Segment Start: MATERIAL SUPPLIED

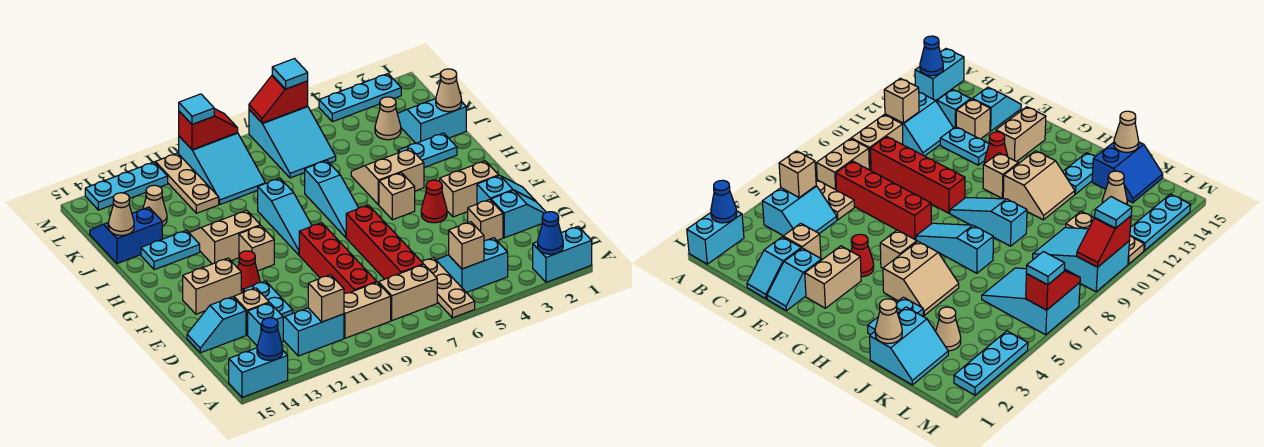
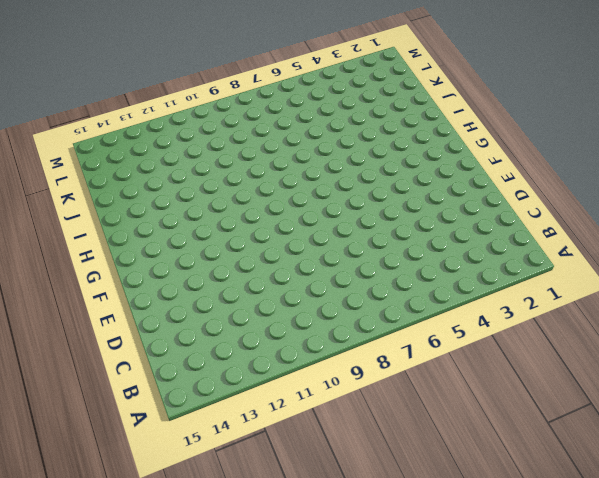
none -> cyan brick A1:A2 level 1
none -> tan plate A6:C6 level 1
none -> cyan brick A14:A15 level 1
none -> cyan slope B4:C5 level 1 top B

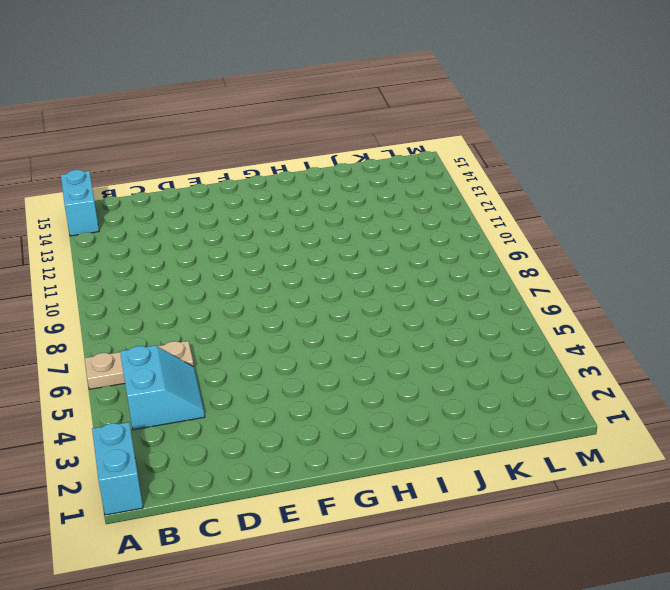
none -> tan brick B7:B8 level 1
none -> tan brick B9:B10 level 1
none -> cyan slope B11:C12 level 1 top B
none -> red brick C7:F7 level 1

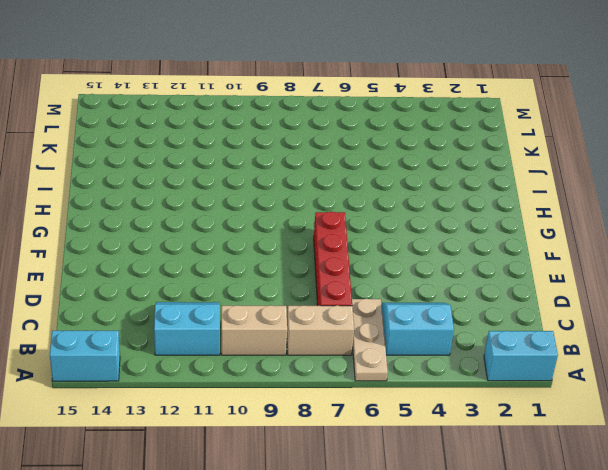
none -> red brick C9:F9 level 1
none -> cyan brick C13 level 1
none -> cyan slope D1:D2 level 1 top 2
none -> tan brick D3 level 1

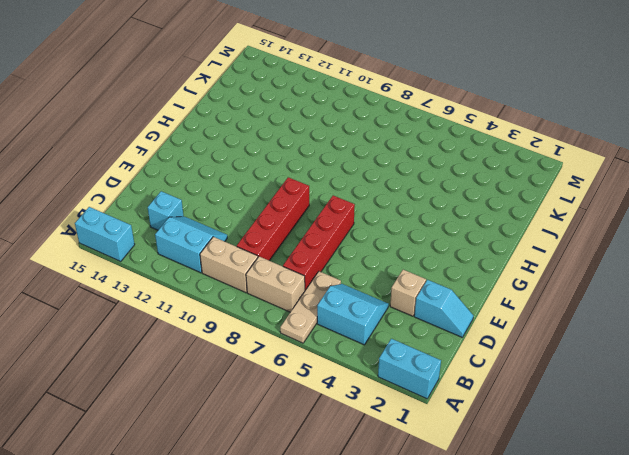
none -> cyan plate D12:E12 level 1
none -> tan brick D13 level 1
none -> cyan slope D14:D15 level 1 top 14
none -> cyan slope E1:E2 level 1 top 2

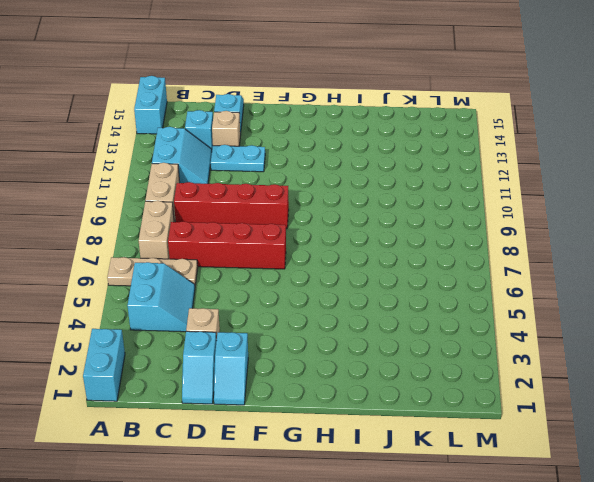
none -> tan brick F2:F3 level 1
none -> red cone F4 level 1
none -> red cone F12 level 1
none -> tan brick F13:F14 level 1

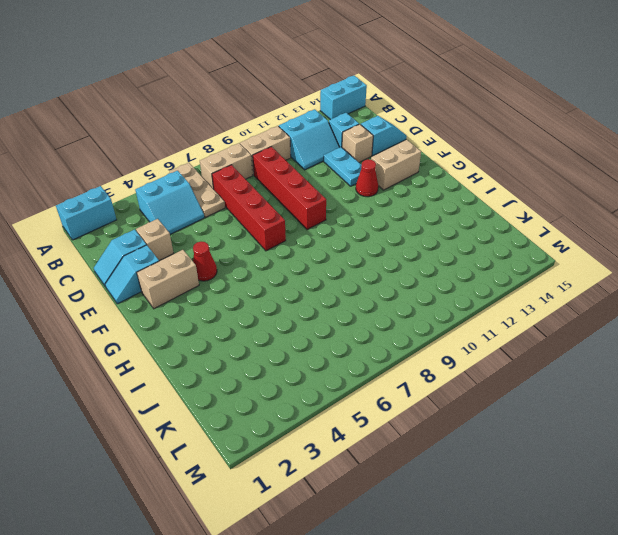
none -> tan brick G5 level 1
none -> cyan slope G7:I7 level 1 top I
none -> cyan slope G9:I9 level 1 top I
none -> tan brick G11 level 1

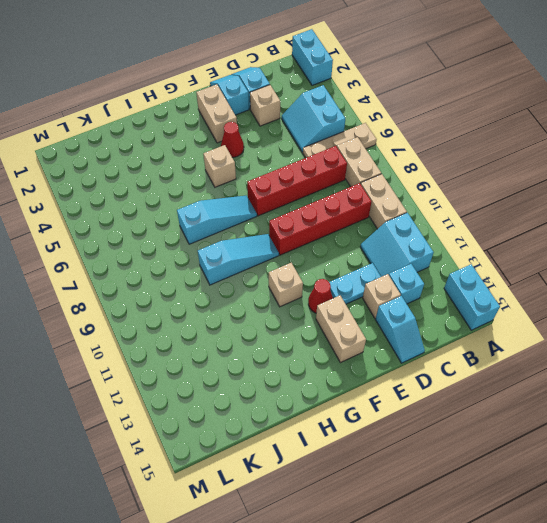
none -> tan slope H4:I5 level 1 top H
none -> tan slope H11:I12 level 1 top H
none -> cyan plate I2:I3 level 1
none -> cyan plate I13:I14 level 1

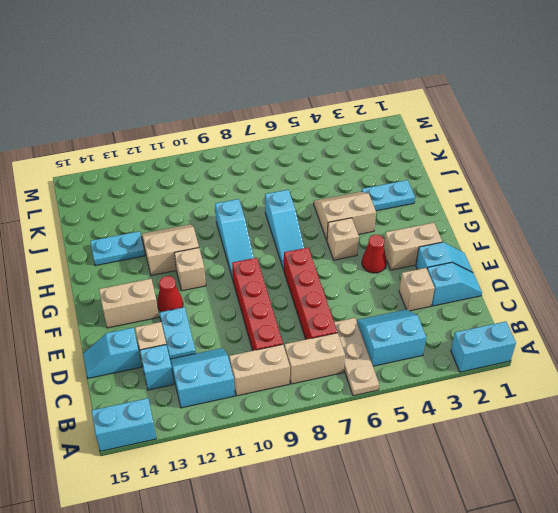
none -> cyan slope J1:K2 level 1 top J
none -> blue slope J14:K15 level 1 top J
none -> tan cone K3 level 1
none -> cyan slope K6:M7 level 1 top M

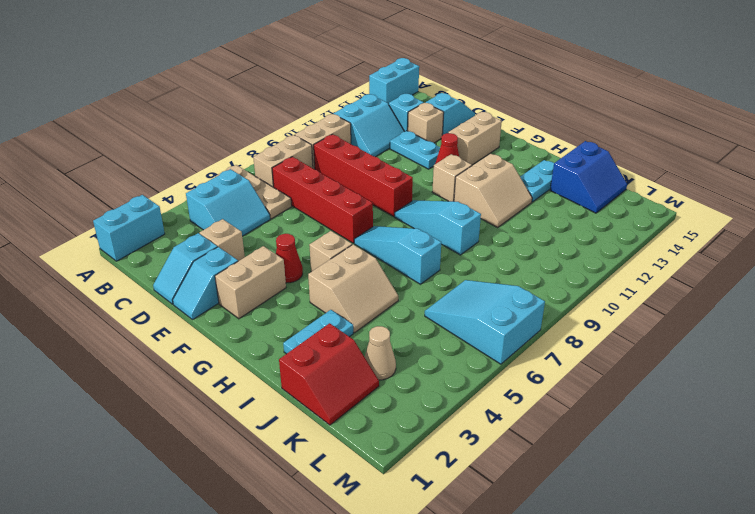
red slope J1:K2 level 1 top J -> cyan slope J1:K2 level 1 top J
none -> cyan slope K9:M10 level 1 top M
none -> tan plate K11:M11 level 1
none -> tan cone K13 level 1
none -> cyan plate M2:M4 level 1

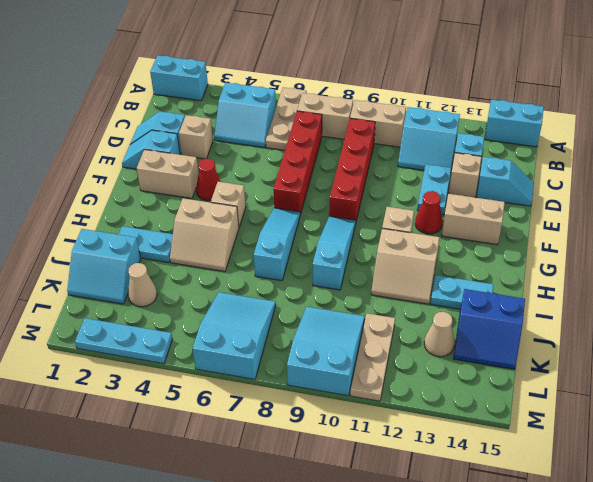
none -> cyan plate M12:M14 level 1
none -> blue cone A2 level 2
none -> blue cone A14 level 2
none -> tan brick B5 level 2

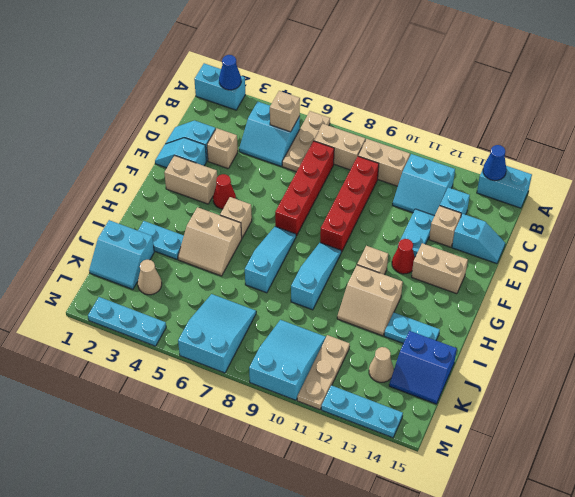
none -> tan brick B11 level 2
none -> tan cone J1 level 2
none -> tan cone J15 level 2
none -> red slope M6:M7 level 2 top 6

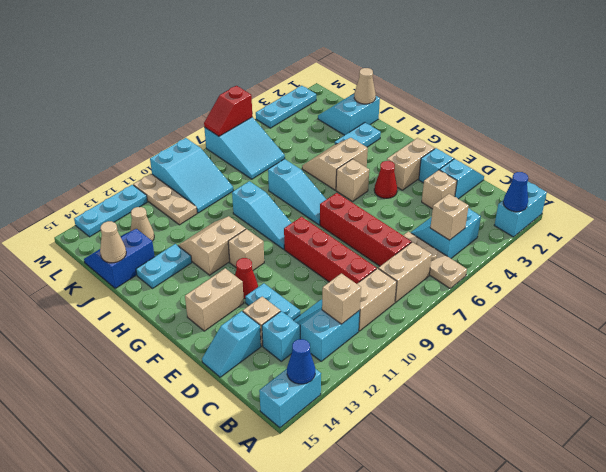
none -> tan cone K3 level 1
none -> red slope M9:M10 level 2 top 10
none -> cyan tile M6 level 3
none -> cyan tile M10 level 3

Segment End: MATERIAL SUPPLIED

PROBLEM STATEMENT
If an entry contains a picture, skip the picture and reproduce everything else exactly.

WRITTEN SOLUTION
none -> cyan brick A1:A2 level 1
none -> tan plate A6:C6 level 1
none -> cyan brick A14:A15 level 1
none -> cyan slope B4:C5 level 1 top B

none -> tan brick B7:B8 level 1
none -> tan brick B9:B10 level 1
none -> cyan slope B11:C12 level 1 top B
none -> red brick C7:F7 level 1

none -> red brick C9:F9 level 1
none -> cyan brick C13 level 1
none -> cyan slope D1:D2 level 1 top 2
none -> tan brick D3 level 1

none -> cyan plate D12:E12 level 1
none -> tan brick D13 level 1
none -> cyan slope D14:D15 level 1 top 14
none -> cyan slope E1:E2 level 1 top 2

none -> tan brick F2:F3 level 1
none -> red cone F4 level 1
none -> red cone F12 level 1
none -> tan brick F13:F14 level 1

none -> tan brick G5 level 1
none -> cyan slope G7:I7 level 1 top I
none -> cyan slope G9:I9 level 1 top I
none -> tan brick G11 level 1

none -> tan slope H4:I5 level 1 top H
none -> tan slope H11:I12 level 1 top H
none -> cyan plate I2:I3 level 1
none -> cyan plate I13:I14 level 1

none -> cyan slope J1:K2 level 1 top J
none -> blue slope J14:K15 level 1 top J
none -> tan cone K3 level 1
none -> cyan slope K6:M7 level 1 top M

red slope J1:K2 level 1 top J -> cyan slope J1:K2 level 1 top J
none -> cyan slope K9:M10 level 1 top M
none -> tan plate K11:M11 level 1
none -> tan cone K13 level 1
none -> cyan plate M2:M4 level 1

none -> cyan plate M12:M14 level 1
none -> blue cone A2 level 2
none -> blue cone A14 level 2
none -> tan brick B5 level 2

none -> tan brick B11 level 2
none -> tan cone J1 level 2
none -> tan cone J15 level 2
none -> red slope M6:M7 level 2 top 6

none -> tan cone K3 level 1
none -> red slope M9:M10 level 2 top 10
none -> cyan tile M6 level 3
none -> cyan tile M10 level 3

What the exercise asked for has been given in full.